[Before-and-after change data]

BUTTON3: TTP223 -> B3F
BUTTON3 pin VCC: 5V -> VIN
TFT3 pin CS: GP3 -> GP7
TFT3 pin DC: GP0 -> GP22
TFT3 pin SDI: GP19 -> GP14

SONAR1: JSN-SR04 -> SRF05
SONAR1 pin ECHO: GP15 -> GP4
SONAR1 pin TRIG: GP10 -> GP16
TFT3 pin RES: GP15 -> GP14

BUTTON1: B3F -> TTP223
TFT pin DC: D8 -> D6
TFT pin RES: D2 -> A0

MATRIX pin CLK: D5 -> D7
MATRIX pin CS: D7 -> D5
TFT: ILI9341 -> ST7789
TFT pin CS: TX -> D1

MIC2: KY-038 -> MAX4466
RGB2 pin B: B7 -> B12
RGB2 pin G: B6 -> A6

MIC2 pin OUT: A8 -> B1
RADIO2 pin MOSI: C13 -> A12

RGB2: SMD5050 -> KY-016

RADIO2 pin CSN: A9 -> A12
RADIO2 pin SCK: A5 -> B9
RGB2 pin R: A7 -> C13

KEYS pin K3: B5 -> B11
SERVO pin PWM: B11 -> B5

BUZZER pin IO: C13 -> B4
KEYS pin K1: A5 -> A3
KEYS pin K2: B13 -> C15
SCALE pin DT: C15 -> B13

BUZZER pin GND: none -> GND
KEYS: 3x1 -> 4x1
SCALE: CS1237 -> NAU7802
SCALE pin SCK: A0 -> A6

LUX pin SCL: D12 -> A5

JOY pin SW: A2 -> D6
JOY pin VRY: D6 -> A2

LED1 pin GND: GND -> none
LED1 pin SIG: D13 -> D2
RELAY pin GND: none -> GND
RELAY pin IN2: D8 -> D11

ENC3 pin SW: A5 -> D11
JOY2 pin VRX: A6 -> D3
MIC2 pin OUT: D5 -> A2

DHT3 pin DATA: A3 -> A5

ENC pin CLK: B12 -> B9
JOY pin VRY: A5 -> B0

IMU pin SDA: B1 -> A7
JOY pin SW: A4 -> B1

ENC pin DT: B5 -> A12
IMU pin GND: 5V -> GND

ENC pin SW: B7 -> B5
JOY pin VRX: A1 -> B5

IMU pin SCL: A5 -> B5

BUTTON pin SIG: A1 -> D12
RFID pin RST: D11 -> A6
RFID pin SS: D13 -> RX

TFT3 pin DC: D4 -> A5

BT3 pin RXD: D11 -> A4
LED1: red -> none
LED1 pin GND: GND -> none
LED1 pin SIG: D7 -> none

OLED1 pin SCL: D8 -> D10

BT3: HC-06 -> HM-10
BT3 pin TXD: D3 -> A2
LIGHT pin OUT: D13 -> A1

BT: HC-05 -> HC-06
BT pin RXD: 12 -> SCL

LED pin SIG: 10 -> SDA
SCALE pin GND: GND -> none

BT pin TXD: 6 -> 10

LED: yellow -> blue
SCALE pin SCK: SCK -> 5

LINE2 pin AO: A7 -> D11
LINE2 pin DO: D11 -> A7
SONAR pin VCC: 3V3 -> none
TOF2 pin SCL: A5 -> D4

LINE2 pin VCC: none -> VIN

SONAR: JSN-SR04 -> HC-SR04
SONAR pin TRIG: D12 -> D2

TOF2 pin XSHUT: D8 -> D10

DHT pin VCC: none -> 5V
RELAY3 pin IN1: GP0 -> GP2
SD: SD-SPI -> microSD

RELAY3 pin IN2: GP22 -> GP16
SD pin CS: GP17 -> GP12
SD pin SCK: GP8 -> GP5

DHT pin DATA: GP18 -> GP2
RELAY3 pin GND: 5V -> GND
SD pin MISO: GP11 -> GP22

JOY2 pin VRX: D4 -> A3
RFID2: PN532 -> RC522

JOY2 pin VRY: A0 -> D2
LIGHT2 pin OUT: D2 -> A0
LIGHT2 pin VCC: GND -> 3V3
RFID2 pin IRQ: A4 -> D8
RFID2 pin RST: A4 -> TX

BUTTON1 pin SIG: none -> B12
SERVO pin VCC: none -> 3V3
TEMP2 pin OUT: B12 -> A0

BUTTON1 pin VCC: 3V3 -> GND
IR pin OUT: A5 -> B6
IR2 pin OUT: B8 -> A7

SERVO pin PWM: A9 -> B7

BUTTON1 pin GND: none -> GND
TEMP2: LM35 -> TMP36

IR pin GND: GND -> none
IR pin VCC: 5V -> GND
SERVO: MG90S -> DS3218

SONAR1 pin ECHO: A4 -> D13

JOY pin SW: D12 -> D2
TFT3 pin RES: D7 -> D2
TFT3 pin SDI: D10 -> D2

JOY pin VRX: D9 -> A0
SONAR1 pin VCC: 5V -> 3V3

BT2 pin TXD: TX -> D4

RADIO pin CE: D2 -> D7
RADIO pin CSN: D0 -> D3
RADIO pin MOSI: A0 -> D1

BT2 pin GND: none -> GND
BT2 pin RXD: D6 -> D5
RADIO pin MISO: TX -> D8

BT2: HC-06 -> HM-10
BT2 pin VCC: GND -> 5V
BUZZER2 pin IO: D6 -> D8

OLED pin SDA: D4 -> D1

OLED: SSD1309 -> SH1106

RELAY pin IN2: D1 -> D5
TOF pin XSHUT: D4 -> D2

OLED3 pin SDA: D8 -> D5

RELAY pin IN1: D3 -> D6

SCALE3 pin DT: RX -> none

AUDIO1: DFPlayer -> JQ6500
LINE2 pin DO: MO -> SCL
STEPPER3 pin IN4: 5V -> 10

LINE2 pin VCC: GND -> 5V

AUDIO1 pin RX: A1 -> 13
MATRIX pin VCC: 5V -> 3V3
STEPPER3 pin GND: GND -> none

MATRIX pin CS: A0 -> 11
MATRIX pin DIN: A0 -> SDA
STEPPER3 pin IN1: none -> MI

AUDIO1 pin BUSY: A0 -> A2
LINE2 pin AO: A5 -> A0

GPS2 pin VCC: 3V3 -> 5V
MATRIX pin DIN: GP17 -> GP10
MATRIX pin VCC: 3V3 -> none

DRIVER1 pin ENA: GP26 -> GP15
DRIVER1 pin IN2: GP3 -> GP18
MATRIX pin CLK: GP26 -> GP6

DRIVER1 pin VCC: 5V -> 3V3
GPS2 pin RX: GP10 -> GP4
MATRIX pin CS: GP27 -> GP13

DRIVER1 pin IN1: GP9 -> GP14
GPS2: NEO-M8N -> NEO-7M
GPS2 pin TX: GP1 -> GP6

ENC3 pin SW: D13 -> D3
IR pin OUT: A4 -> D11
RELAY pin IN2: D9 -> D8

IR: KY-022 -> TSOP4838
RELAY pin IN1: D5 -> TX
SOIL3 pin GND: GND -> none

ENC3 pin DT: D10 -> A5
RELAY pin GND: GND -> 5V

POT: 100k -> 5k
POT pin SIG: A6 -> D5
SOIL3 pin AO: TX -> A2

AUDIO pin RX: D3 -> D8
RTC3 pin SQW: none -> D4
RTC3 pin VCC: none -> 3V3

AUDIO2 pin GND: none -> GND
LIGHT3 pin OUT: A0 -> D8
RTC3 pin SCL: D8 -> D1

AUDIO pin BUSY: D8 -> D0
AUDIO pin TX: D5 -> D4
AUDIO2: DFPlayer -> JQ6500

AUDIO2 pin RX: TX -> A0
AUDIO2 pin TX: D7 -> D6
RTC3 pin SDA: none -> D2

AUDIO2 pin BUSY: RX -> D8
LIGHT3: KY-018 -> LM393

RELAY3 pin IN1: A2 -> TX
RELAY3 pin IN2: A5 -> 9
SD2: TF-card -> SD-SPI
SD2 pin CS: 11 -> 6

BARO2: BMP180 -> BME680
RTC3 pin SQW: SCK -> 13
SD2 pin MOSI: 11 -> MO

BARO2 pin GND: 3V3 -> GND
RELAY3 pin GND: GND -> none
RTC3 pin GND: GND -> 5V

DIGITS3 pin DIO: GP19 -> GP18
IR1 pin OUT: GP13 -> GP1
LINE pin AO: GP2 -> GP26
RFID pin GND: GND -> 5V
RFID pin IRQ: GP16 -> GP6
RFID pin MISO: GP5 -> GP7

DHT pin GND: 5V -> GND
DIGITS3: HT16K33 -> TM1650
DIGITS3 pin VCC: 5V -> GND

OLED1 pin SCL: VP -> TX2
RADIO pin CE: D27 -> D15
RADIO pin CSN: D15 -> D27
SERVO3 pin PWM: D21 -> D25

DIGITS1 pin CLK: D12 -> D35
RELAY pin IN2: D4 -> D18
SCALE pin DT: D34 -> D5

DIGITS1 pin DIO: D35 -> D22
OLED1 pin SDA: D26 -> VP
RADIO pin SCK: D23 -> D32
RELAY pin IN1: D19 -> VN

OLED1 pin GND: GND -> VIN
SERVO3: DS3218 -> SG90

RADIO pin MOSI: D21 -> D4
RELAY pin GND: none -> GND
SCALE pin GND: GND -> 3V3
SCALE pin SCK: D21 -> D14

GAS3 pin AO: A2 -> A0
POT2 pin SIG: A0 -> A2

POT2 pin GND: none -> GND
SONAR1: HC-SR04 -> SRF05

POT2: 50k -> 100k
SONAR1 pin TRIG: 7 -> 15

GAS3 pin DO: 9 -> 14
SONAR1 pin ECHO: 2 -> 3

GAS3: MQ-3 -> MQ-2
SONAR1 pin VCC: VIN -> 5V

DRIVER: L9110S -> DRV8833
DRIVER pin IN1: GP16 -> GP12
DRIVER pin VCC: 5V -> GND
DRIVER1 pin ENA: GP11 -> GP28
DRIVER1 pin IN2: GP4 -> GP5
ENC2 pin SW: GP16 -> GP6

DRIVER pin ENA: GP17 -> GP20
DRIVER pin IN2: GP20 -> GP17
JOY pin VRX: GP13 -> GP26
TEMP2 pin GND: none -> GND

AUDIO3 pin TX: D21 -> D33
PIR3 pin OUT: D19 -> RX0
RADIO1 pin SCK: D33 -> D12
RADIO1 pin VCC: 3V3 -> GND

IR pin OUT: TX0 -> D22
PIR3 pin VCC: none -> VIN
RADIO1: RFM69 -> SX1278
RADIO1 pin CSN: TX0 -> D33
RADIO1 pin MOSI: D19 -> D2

Description of the task
Going back to the entries above, set down exactly the lines that begin at the one with "RFID pin GND: GND -> 5V" and end at the one with "SCALE pin GND: GND -> 3V3", both included, and nothing else.

Answer section
RFID pin GND: GND -> 5V
RFID pin IRQ: GP16 -> GP6
RFID pin MISO: GP5 -> GP7

DHT pin GND: 5V -> GND
DIGITS3: HT16K33 -> TM1650
DIGITS3 pin VCC: 5V -> GND

OLED1 pin SCL: VP -> TX2
RADIO pin CE: D27 -> D15
RADIO pin CSN: D15 -> D27
SERVO3 pin PWM: D21 -> D25

DIGITS1 pin CLK: D12 -> D35
RELAY pin IN2: D4 -> D18
SCALE pin DT: D34 -> D5

DIGITS1 pin DIO: D35 -> D22
OLED1 pin SDA: D26 -> VP
RADIO pin SCK: D23 -> D32
RELAY pin IN1: D19 -> VN

OLED1 pin GND: GND -> VIN
SERVO3: DS3218 -> SG90

RADIO pin MOSI: D21 -> D4
RELAY pin GND: none -> GND
SCALE pin GND: GND -> 3V3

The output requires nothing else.